◆ MATERIAL SUPPLIED
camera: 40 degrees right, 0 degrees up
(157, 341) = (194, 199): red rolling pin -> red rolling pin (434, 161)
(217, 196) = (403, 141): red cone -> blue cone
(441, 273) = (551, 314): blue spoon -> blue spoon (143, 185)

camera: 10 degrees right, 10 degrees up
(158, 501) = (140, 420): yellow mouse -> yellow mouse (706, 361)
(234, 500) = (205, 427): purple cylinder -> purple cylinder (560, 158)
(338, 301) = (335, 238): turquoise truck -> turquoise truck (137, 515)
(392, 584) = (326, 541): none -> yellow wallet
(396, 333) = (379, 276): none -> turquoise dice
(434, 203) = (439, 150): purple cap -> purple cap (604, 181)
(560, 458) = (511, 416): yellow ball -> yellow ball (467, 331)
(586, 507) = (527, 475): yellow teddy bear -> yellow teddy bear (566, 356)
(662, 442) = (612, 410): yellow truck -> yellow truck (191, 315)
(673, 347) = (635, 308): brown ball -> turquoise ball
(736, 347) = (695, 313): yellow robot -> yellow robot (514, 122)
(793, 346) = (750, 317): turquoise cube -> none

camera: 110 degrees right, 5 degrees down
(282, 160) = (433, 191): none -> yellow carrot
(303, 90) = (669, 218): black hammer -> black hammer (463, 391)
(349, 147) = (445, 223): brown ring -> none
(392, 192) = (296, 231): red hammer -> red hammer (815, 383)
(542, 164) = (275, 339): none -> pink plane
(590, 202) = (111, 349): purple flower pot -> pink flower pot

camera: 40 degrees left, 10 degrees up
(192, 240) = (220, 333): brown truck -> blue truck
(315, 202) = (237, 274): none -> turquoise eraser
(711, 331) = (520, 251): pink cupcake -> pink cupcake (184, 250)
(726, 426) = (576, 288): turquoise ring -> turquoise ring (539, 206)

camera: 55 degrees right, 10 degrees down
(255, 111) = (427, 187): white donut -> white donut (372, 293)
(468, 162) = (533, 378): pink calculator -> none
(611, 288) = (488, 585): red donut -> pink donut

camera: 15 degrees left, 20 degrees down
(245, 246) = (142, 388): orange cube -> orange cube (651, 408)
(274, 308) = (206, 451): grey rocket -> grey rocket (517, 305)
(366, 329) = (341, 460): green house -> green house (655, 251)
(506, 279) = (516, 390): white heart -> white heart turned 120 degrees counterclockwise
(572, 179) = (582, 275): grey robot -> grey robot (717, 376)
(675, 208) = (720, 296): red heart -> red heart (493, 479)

◆ WHAT YOU NEED TO DO
In the listing above, locate the line containing "(392, 584) = (326, 541): none" and the line containing "(711, 331) = (520, 251): pink". Transcribe those two lines and everything between them, exactly as written.

◆ SOLVED EXERCISE
(392, 584) = (326, 541): none -> yellow wallet
(396, 333) = (379, 276): none -> turquoise dice
(434, 203) = (439, 150): purple cap -> purple cap (604, 181)
(560, 458) = (511, 416): yellow ball -> yellow ball (467, 331)
(586, 507) = (527, 475): yellow teddy bear -> yellow teddy bear (566, 356)
(662, 442) = (612, 410): yellow truck -> yellow truck (191, 315)
(673, 347) = (635, 308): brown ball -> turquoise ball
(736, 347) = (695, 313): yellow robot -> yellow robot (514, 122)
(793, 346) = (750, 317): turquoise cube -> none

camera: 110 degrees right, 5 degrees down
(282, 160) = (433, 191): none -> yellow carrot
(303, 90) = (669, 218): black hammer -> black hammer (463, 391)
(349, 147) = (445, 223): brown ring -> none
(392, 192) = (296, 231): red hammer -> red hammer (815, 383)
(542, 164) = (275, 339): none -> pink plane
(590, 202) = (111, 349): purple flower pot -> pink flower pot

camera: 40 degrees left, 10 degrees up
(192, 240) = (220, 333): brown truck -> blue truck
(315, 202) = (237, 274): none -> turquoise eraser
(711, 331) = (520, 251): pink cupcake -> pink cupcake (184, 250)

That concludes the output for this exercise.